(TASK GOAL)
Return each line of the records below that contains the word "lime".

Scene change data

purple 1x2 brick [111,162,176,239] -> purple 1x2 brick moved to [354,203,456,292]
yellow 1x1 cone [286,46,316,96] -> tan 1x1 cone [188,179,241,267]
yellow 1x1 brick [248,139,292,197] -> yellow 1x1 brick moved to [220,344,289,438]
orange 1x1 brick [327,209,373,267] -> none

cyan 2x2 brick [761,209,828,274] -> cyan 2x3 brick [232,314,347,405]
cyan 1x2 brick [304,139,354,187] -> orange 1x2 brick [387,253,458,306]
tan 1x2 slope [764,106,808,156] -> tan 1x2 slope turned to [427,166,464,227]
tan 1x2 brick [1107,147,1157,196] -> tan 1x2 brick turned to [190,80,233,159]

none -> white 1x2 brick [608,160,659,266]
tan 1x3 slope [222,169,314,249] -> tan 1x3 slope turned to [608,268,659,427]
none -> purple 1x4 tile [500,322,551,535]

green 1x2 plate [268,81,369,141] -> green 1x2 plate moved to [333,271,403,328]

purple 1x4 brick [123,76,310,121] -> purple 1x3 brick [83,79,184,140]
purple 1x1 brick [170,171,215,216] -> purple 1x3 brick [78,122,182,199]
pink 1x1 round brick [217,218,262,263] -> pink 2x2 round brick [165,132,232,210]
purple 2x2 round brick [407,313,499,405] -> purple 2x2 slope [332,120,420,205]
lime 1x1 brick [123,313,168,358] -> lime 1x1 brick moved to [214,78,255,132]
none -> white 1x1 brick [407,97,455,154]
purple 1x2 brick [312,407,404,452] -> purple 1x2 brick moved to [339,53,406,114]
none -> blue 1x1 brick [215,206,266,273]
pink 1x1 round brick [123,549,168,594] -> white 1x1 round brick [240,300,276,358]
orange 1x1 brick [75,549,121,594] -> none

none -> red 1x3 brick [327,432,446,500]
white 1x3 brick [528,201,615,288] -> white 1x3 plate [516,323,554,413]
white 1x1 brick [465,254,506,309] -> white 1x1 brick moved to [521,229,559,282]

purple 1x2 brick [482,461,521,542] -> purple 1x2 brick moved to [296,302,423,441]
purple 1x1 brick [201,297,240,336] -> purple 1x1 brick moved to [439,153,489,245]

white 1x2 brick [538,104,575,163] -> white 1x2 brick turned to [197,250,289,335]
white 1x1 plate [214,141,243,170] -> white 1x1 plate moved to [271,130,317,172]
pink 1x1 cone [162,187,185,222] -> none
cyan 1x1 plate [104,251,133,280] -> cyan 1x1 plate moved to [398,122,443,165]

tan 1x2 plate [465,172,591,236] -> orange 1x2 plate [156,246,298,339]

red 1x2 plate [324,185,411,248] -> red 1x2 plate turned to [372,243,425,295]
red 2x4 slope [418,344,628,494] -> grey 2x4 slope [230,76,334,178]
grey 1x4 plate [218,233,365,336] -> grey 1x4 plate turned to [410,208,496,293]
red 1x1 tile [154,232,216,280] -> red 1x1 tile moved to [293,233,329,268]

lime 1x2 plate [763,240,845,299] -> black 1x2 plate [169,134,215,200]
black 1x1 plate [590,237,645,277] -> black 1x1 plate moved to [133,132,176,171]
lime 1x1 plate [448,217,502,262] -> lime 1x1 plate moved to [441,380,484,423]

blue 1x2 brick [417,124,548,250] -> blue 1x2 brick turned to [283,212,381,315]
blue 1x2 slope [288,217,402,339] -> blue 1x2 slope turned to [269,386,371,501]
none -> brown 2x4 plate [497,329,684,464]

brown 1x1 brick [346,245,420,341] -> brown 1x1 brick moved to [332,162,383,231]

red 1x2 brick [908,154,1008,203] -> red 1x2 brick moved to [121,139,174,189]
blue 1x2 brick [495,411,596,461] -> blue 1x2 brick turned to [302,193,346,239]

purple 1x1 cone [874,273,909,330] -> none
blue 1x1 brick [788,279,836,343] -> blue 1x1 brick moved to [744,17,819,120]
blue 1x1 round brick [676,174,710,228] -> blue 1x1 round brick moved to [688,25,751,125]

(PROBLEM SOLUTION)
lime 1x1 brick [123,313,168,358] -> lime 1x1 brick moved to [214,78,255,132]
lime 1x2 plate [763,240,845,299] -> black 1x2 plate [169,134,215,200]
lime 1x1 plate [448,217,502,262] -> lime 1x1 plate moved to [441,380,484,423]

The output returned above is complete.